◆ WORK TO COMPLETE ◆
Locate the word "ellipse" in the data below, then copy every line that holds it.

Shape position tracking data
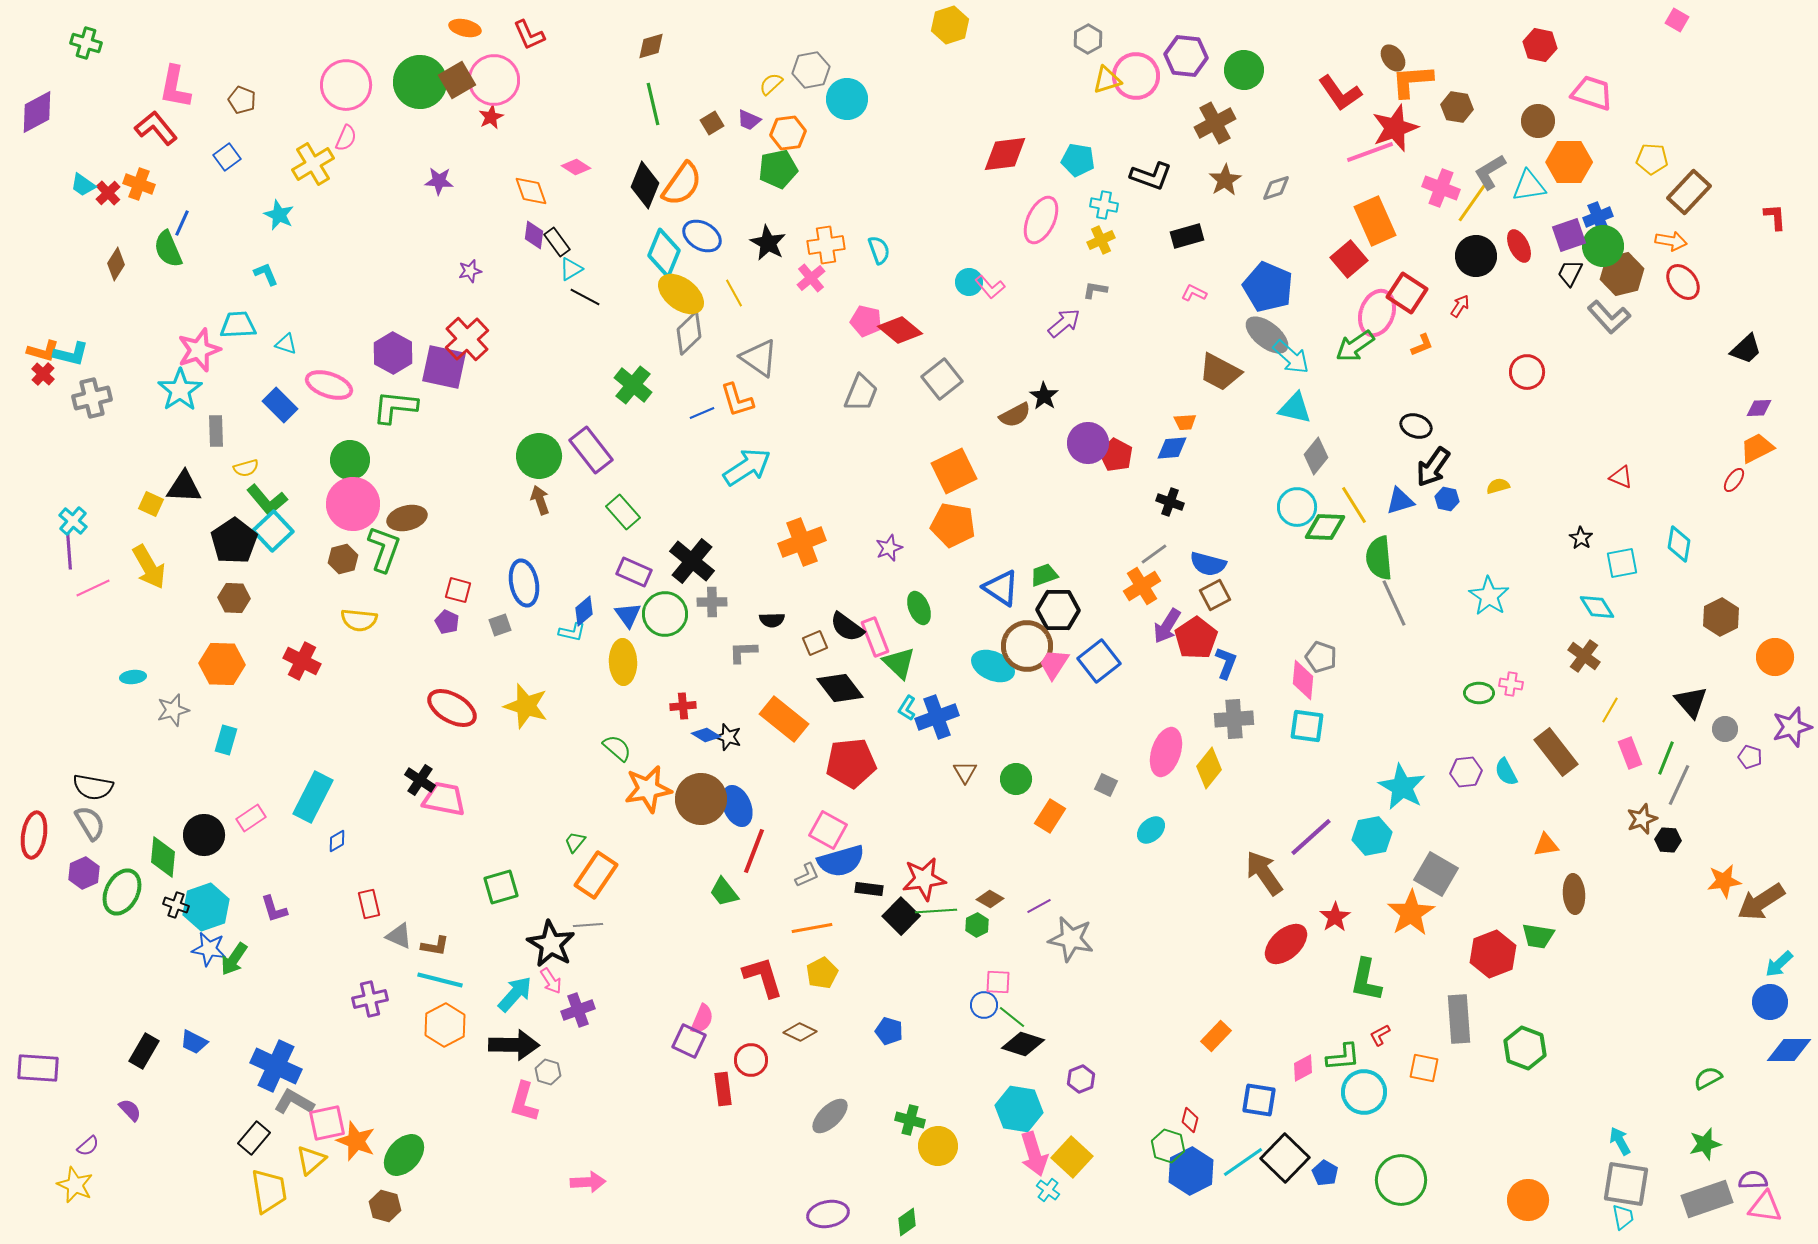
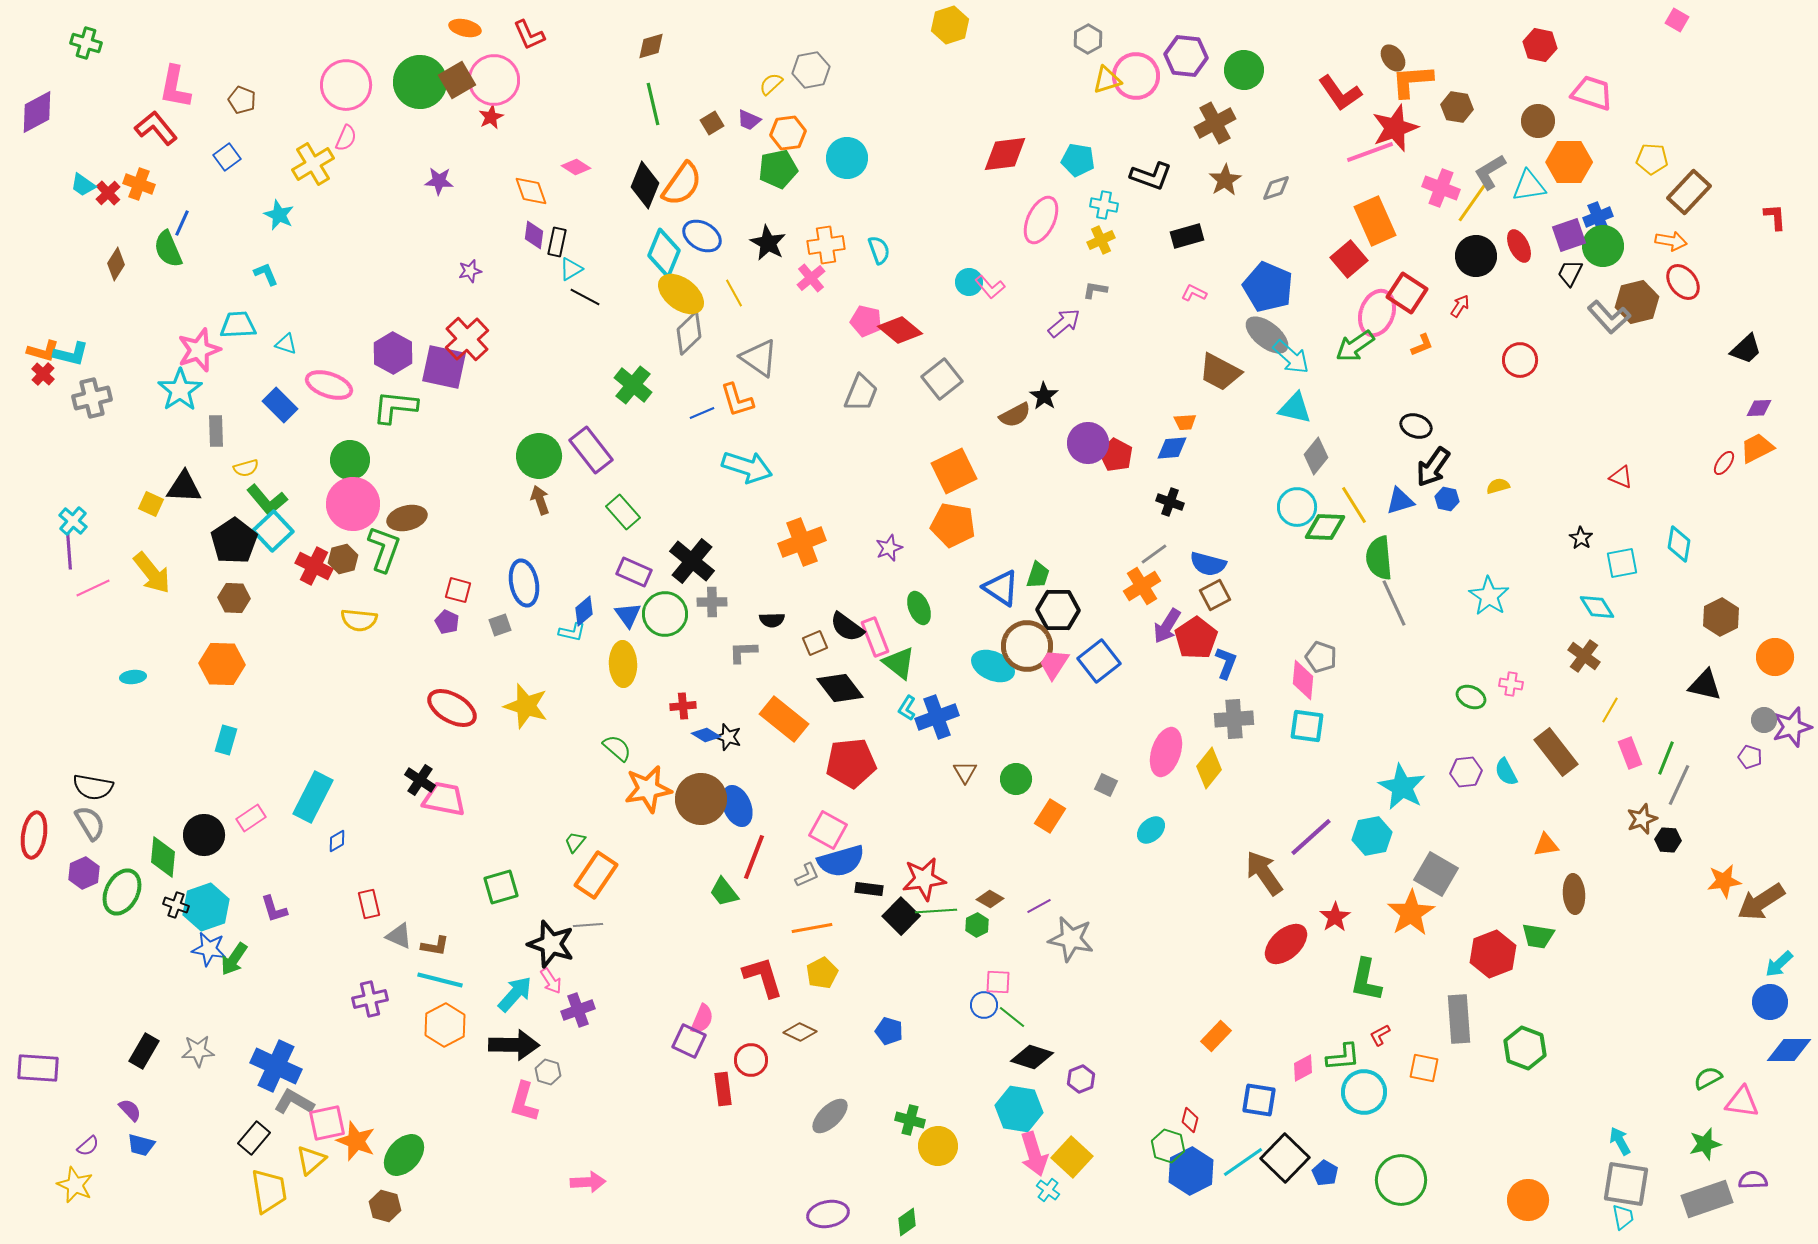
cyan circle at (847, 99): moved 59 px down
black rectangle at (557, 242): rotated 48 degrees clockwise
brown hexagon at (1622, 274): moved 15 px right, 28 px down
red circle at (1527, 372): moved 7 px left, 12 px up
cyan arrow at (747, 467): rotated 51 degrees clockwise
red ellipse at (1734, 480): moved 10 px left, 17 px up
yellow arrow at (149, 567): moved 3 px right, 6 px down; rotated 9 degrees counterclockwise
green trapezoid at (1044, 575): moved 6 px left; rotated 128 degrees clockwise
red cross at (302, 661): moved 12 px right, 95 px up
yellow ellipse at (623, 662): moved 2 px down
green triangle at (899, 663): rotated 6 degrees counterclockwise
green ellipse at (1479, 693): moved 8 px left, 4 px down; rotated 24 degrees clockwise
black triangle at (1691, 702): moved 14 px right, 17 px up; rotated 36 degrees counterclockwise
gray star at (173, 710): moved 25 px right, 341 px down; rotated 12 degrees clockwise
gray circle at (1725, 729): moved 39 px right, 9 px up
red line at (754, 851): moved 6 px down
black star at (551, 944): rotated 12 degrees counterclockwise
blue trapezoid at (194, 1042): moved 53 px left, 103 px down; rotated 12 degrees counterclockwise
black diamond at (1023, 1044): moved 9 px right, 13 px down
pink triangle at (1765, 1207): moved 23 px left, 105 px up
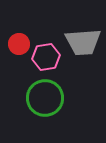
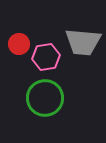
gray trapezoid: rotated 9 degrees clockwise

◆ EXERCISE RESULT ◆
red ellipse at (1734, 480): moved 10 px left, 17 px up
yellow ellipse at (623, 662): moved 2 px down
green ellipse at (1479, 693): moved 8 px left, 4 px down; rotated 24 degrees clockwise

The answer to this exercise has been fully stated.